Copy out the data below. Leave nothing out and alter nothing.

------------

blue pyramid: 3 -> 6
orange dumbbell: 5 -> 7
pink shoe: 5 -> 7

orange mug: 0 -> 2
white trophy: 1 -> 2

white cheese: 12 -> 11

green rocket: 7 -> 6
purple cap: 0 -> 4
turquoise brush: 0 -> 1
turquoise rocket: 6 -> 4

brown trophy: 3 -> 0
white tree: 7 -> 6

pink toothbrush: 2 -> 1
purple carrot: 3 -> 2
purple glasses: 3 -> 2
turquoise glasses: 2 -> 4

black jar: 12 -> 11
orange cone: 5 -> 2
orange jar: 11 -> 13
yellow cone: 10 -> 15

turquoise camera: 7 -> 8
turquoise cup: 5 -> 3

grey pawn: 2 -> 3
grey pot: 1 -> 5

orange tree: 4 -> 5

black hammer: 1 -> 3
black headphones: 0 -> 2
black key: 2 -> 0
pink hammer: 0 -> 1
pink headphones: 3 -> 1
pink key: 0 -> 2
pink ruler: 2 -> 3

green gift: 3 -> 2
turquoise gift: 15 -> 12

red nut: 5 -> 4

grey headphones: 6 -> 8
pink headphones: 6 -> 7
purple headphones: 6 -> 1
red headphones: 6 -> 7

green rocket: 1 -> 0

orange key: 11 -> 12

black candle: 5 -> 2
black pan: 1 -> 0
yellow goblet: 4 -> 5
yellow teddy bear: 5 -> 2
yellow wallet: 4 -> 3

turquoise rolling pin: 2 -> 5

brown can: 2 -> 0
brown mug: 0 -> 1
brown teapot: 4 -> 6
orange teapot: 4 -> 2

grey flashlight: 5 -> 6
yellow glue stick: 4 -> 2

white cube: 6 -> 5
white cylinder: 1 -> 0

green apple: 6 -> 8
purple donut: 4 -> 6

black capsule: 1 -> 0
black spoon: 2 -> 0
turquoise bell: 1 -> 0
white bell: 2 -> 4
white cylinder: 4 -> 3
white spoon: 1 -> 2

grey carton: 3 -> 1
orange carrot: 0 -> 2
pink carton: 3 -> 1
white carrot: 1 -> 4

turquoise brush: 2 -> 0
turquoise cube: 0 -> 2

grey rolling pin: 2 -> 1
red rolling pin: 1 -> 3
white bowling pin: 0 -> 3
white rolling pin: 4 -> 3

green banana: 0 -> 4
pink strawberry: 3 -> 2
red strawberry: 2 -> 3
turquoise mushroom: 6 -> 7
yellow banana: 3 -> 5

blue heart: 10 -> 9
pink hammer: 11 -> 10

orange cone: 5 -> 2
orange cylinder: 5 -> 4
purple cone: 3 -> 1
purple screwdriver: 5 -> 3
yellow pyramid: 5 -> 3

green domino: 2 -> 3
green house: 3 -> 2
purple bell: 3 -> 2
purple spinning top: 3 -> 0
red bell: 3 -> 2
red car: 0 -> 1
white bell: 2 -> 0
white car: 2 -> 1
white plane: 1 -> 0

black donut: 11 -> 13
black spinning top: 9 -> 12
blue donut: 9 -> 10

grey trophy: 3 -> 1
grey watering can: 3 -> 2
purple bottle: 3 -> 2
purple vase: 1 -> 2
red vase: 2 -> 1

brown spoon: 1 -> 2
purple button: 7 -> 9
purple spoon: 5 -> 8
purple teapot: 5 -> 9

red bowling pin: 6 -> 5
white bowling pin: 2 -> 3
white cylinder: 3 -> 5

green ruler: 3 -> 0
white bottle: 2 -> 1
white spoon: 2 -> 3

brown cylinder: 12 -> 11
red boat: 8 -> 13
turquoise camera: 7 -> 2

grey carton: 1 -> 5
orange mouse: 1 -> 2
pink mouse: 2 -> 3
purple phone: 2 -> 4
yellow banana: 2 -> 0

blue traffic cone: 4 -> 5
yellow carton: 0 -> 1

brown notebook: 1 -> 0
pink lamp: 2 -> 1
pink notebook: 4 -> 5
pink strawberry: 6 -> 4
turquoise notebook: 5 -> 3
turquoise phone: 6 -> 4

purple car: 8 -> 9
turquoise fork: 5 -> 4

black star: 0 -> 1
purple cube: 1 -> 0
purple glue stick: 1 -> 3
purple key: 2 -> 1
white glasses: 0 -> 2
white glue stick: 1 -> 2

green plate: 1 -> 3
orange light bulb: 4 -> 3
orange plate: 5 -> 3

------------

*Result below*
blue pyramid: 3 -> 6
orange dumbbell: 5 -> 7
pink shoe: 5 -> 7

orange mug: 0 -> 2
white trophy: 1 -> 2

white cheese: 12 -> 11

green rocket: 7 -> 6
purple cap: 0 -> 4
turquoise brush: 0 -> 1
turquoise rocket: 6 -> 4

brown trophy: 3 -> 0
white tree: 7 -> 6

pink toothbrush: 2 -> 1
purple carrot: 3 -> 2
purple glasses: 3 -> 2
turquoise glasses: 2 -> 4

black jar: 12 -> 11
orange cone: 5 -> 2
orange jar: 11 -> 13
yellow cone: 10 -> 15

turquoise camera: 7 -> 8
turquoise cup: 5 -> 3

grey pawn: 2 -> 3
grey pot: 1 -> 5

orange tree: 4 -> 5

black hammer: 1 -> 3
black headphones: 0 -> 2
black key: 2 -> 0
pink hammer: 0 -> 1
pink headphones: 3 -> 1
pink key: 0 -> 2
pink ruler: 2 -> 3

green gift: 3 -> 2
turquoise gift: 15 -> 12

red nut: 5 -> 4

grey headphones: 6 -> 8
pink headphones: 6 -> 7
purple headphones: 6 -> 1
red headphones: 6 -> 7

green rocket: 1 -> 0

orange key: 11 -> 12

black candle: 5 -> 2
black pan: 1 -> 0
yellow goblet: 4 -> 5
yellow teddy bear: 5 -> 2
yellow wallet: 4 -> 3

turquoise rolling pin: 2 -> 5

brown can: 2 -> 0
brown mug: 0 -> 1
brown teapot: 4 -> 6
orange teapot: 4 -> 2

grey flashlight: 5 -> 6
yellow glue stick: 4 -> 2

white cube: 6 -> 5
white cylinder: 1 -> 0

green apple: 6 -> 8
purple donut: 4 -> 6

black capsule: 1 -> 0
black spoon: 2 -> 0
turquoise bell: 1 -> 0
white bell: 2 -> 4
white cylinder: 4 -> 3
white spoon: 1 -> 2

grey carton: 3 -> 1
orange carrot: 0 -> 2
pink carton: 3 -> 1
white carrot: 1 -> 4

turquoise brush: 2 -> 0
turquoise cube: 0 -> 2

grey rolling pin: 2 -> 1
red rolling pin: 1 -> 3
white bowling pin: 0 -> 3
white rolling pin: 4 -> 3

green banana: 0 -> 4
pink strawberry: 3 -> 2
red strawberry: 2 -> 3
turquoise mushroom: 6 -> 7
yellow banana: 3 -> 5

blue heart: 10 -> 9
pink hammer: 11 -> 10

orange cone: 5 -> 2
orange cylinder: 5 -> 4
purple cone: 3 -> 1
purple screwdriver: 5 -> 3
yellow pyramid: 5 -> 3

green domino: 2 -> 3
green house: 3 -> 2
purple bell: 3 -> 2
purple spinning top: 3 -> 0
red bell: 3 -> 2
red car: 0 -> 1
white bell: 2 -> 0
white car: 2 -> 1
white plane: 1 -> 0

black donut: 11 -> 13
black spinning top: 9 -> 12
blue donut: 9 -> 10

grey trophy: 3 -> 1
grey watering can: 3 -> 2
purple bottle: 3 -> 2
purple vase: 1 -> 2
red vase: 2 -> 1

brown spoon: 1 -> 2
purple button: 7 -> 9
purple spoon: 5 -> 8
purple teapot: 5 -> 9

red bowling pin: 6 -> 5
white bowling pin: 2 -> 3
white cylinder: 3 -> 5

green ruler: 3 -> 0
white bottle: 2 -> 1
white spoon: 2 -> 3

brown cylinder: 12 -> 11
red boat: 8 -> 13
turquoise camera: 7 -> 2

grey carton: 1 -> 5
orange mouse: 1 -> 2
pink mouse: 2 -> 3
purple phone: 2 -> 4
yellow banana: 2 -> 0

blue traffic cone: 4 -> 5
yellow carton: 0 -> 1

brown notebook: 1 -> 0
pink lamp: 2 -> 1
pink notebook: 4 -> 5
pink strawberry: 6 -> 4
turquoise notebook: 5 -> 3
turquoise phone: 6 -> 4

purple car: 8 -> 9
turquoise fork: 5 -> 4

black star: 0 -> 1
purple cube: 1 -> 0
purple glue stick: 1 -> 3
purple key: 2 -> 1
white glasses: 0 -> 2
white glue stick: 1 -> 2

green plate: 1 -> 3
orange light bulb: 4 -> 3
orange plate: 5 -> 3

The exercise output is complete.